:: Try it ::
Begin at the line that contains "IMU pin GND: VIN -> GND" and repeat every line from there to the end of the records below, inclusive, without adding any other line.

:: Supplied records ::
BEGIN
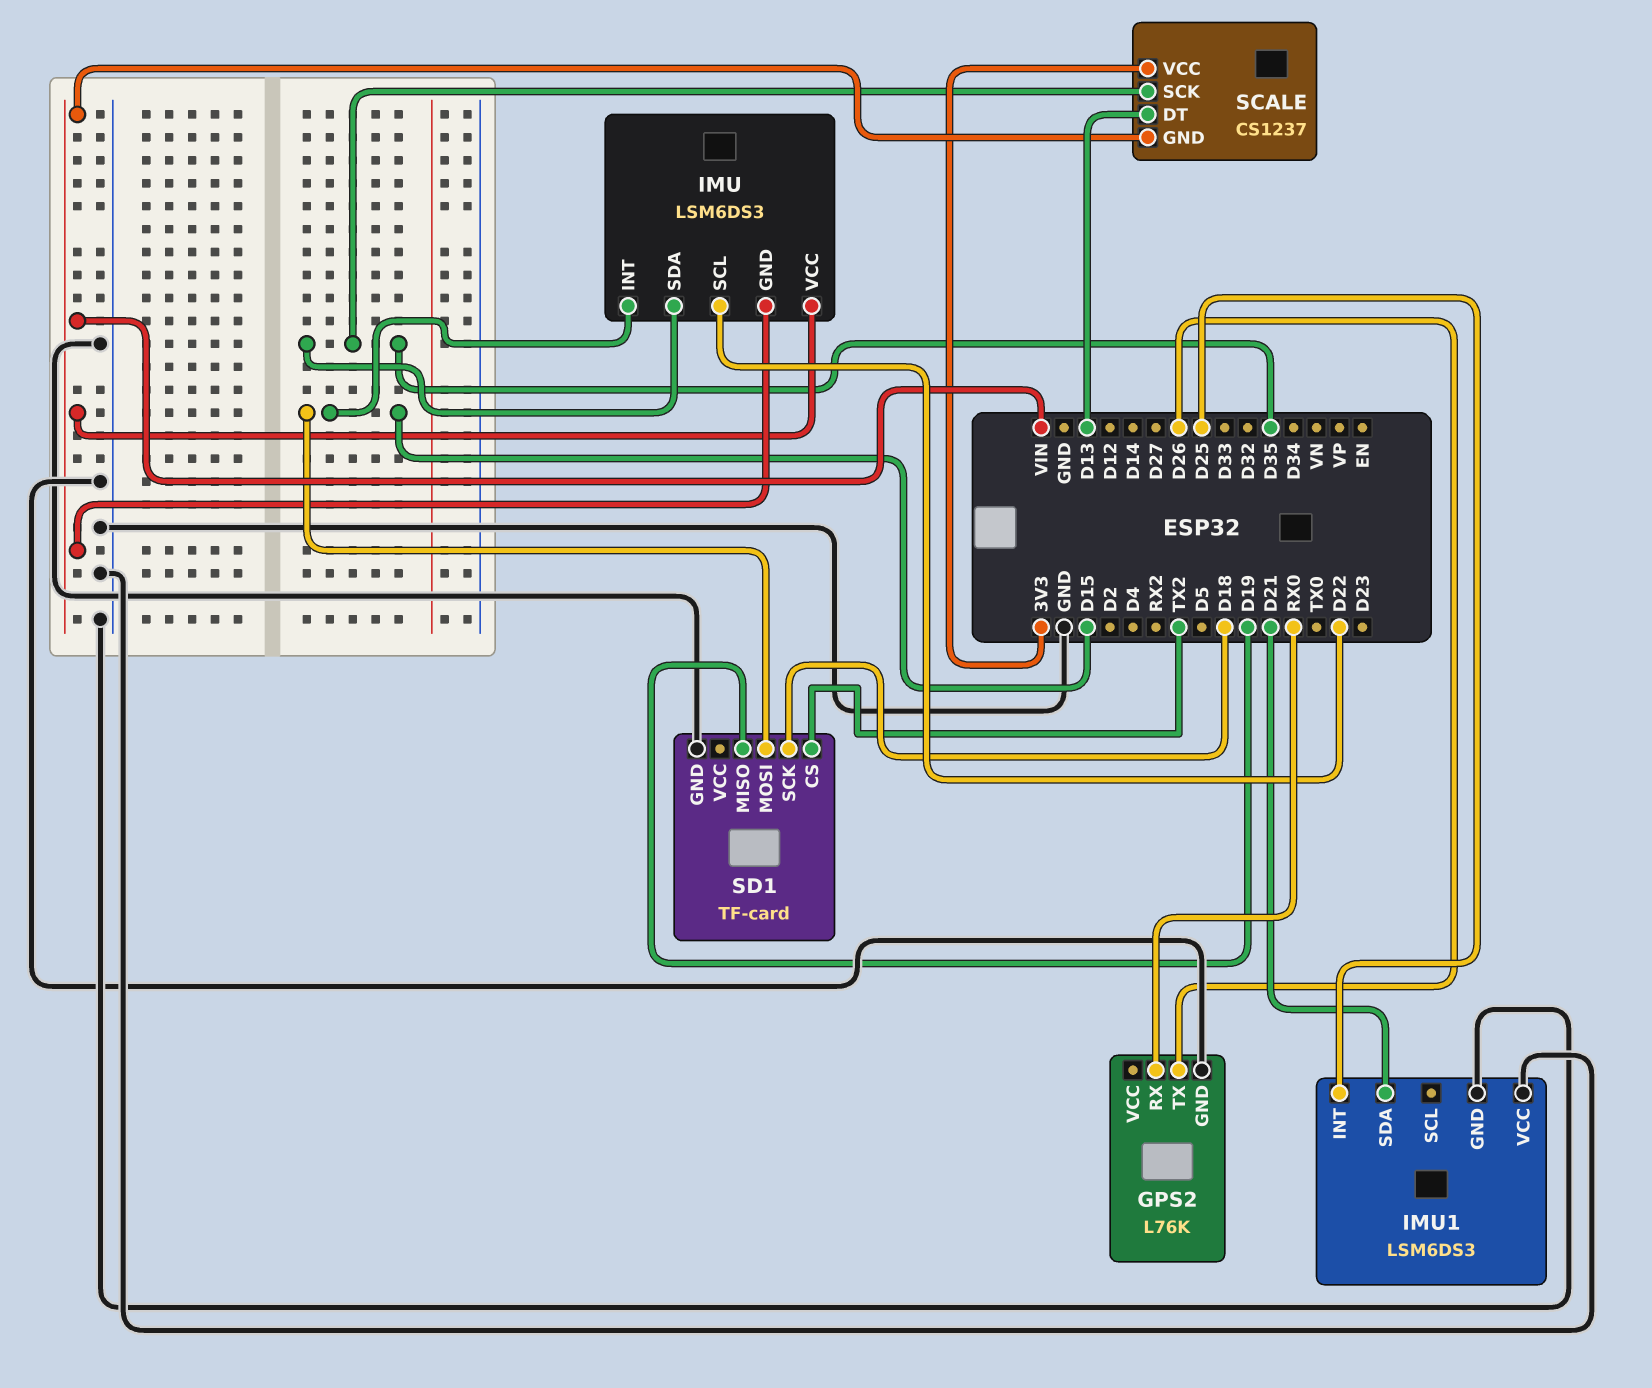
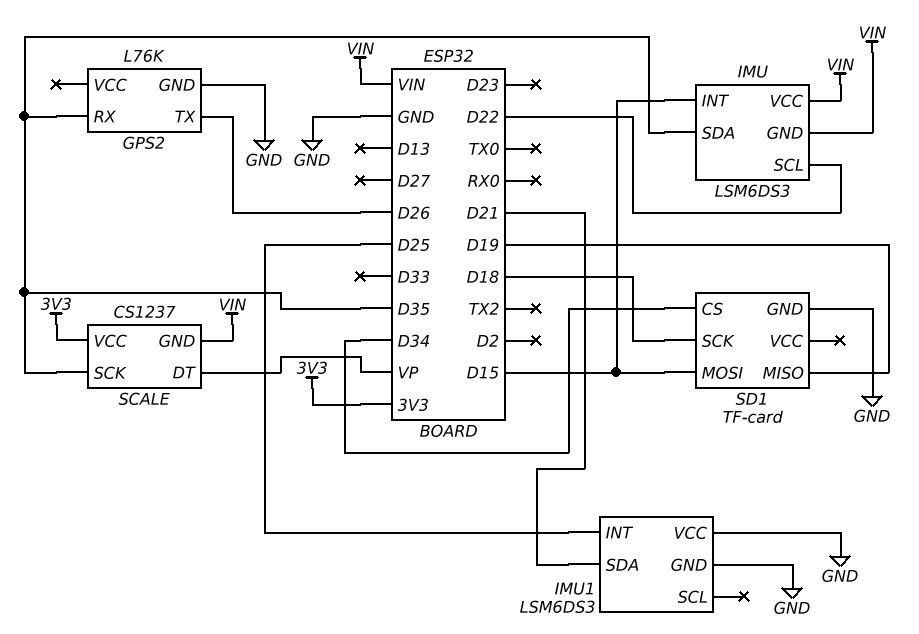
GPS2 pin RX: RX0 -> D35
SCALE pin DT: D13 -> VP
SD1 pin CS: TX2 -> D34

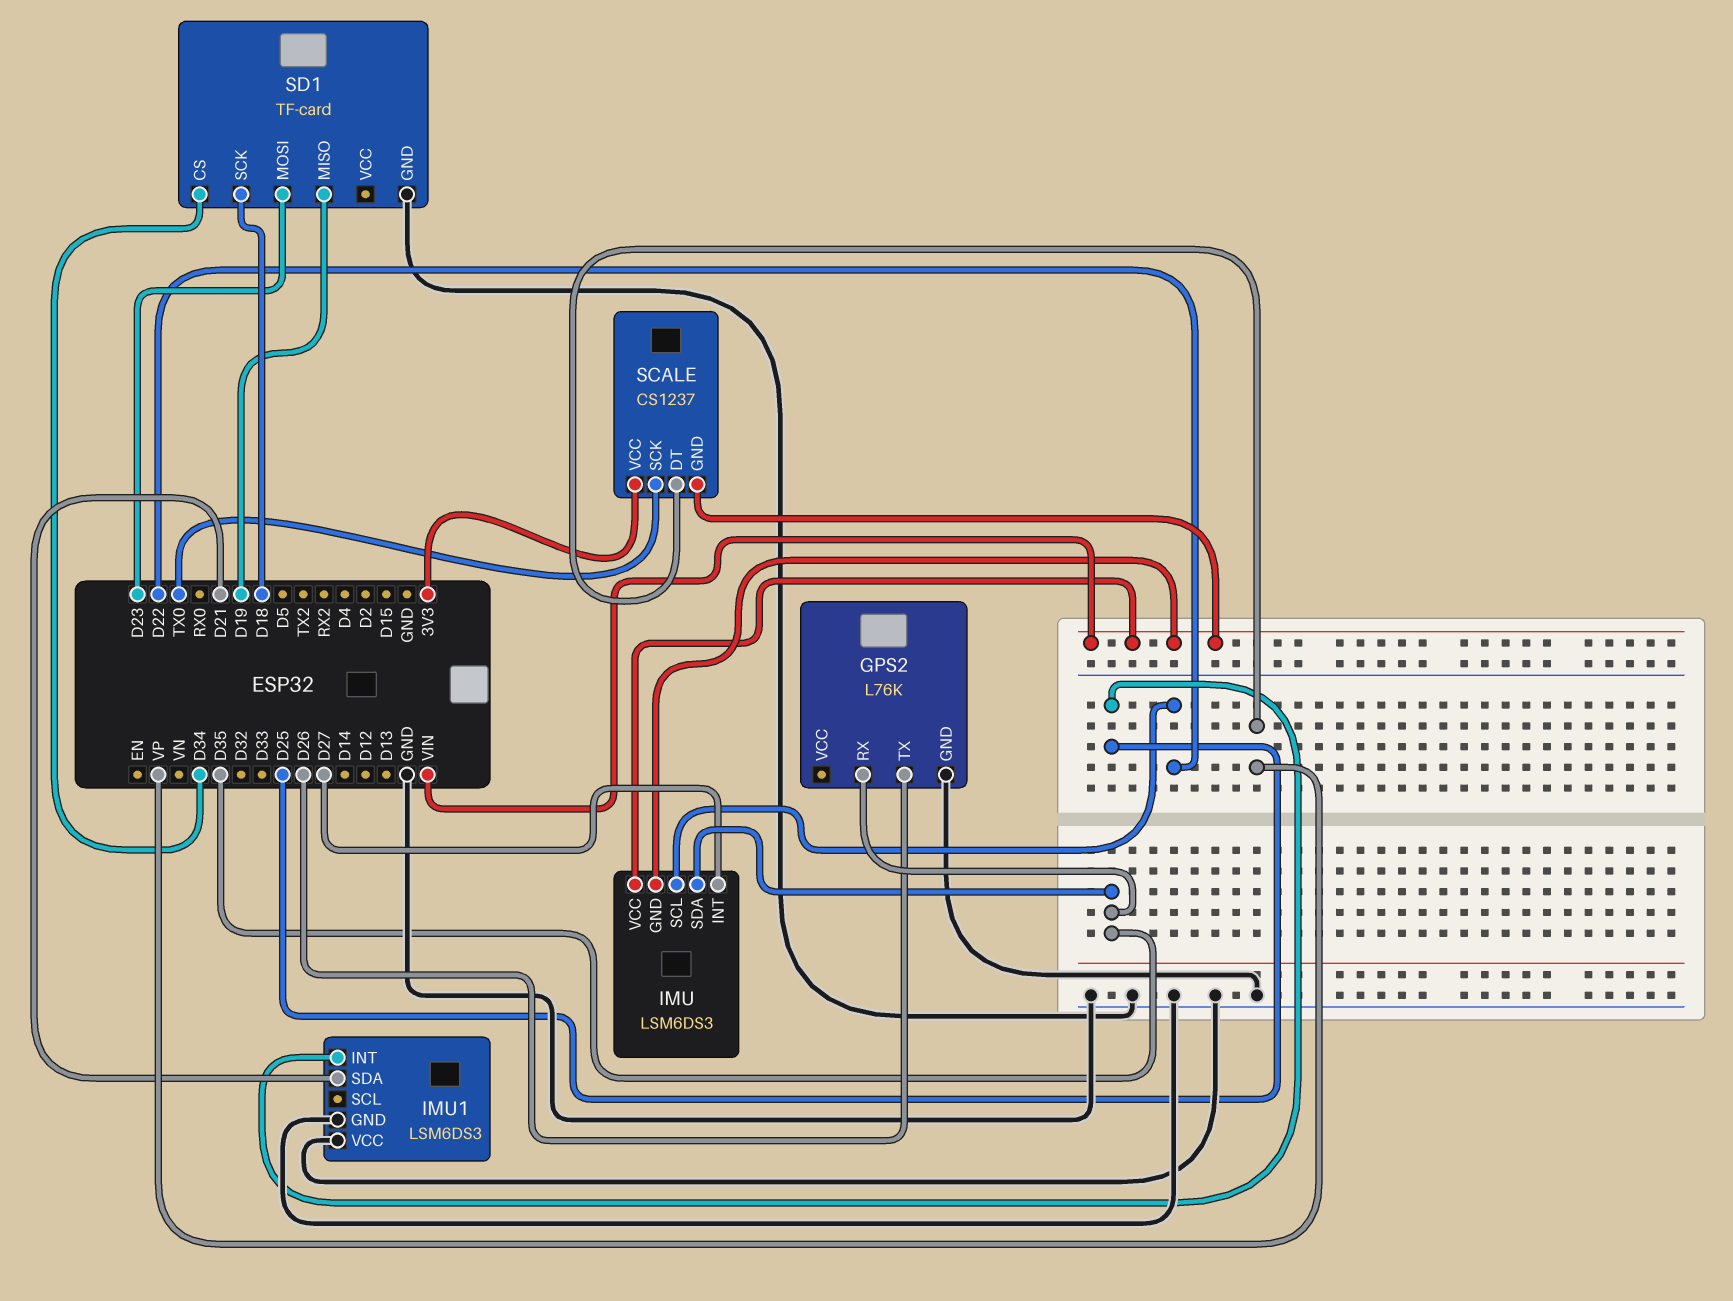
IMU pin INT: D15 -> D27
SCALE pin SCK: D35 -> TX0
SD1 pin MOSI: D15 -> D23

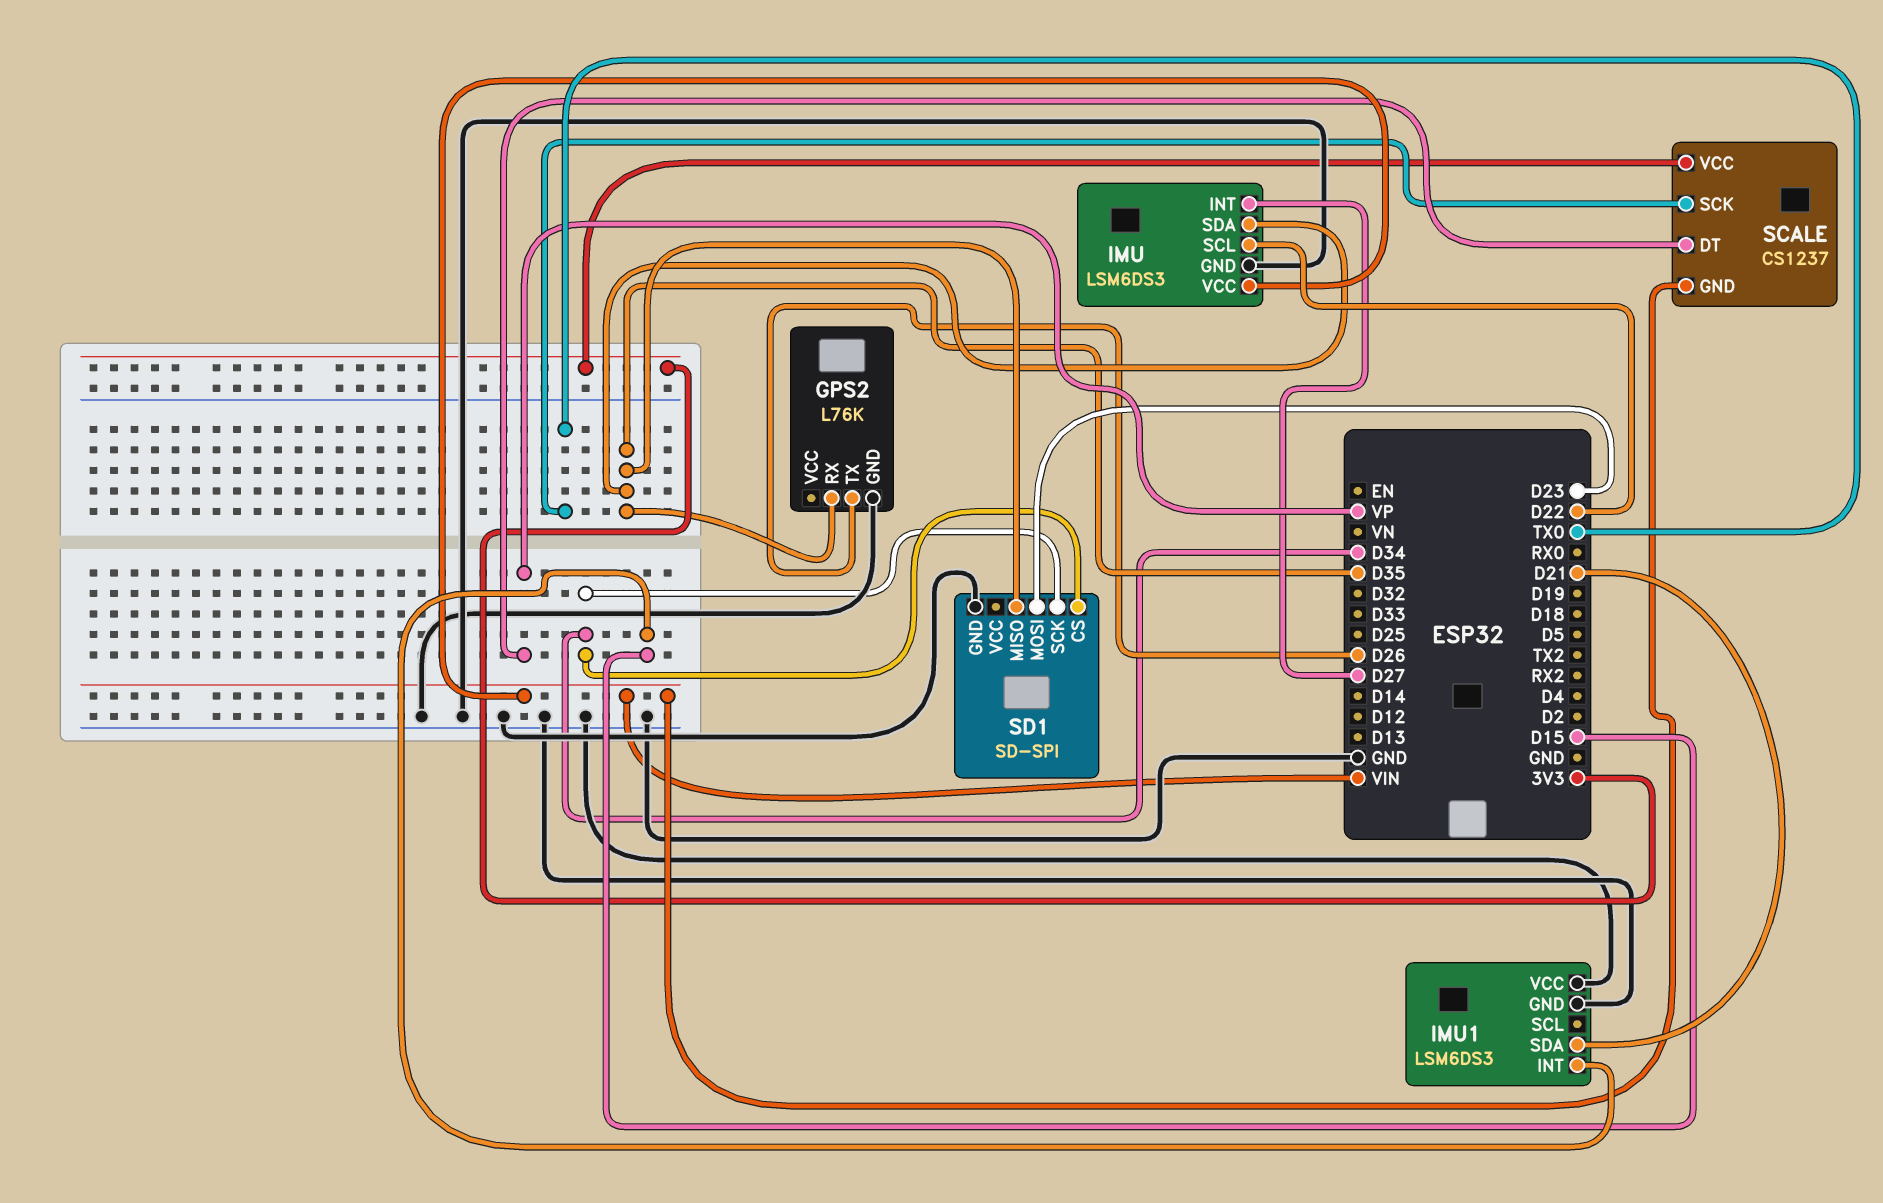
IMU pin GND: VIN -> GND
IMU1 pin INT: D25 -> D15
SD1: TF-card -> SD-SPI
SD1 pin MISO: D19 -> D35
SD1 pin SCK: D18 -> D34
END
:: Exercise response ::
IMU pin GND: VIN -> GND
IMU1 pin INT: D25 -> D15
SD1: TF-card -> SD-SPI
SD1 pin MISO: D19 -> D35
SD1 pin SCK: D18 -> D34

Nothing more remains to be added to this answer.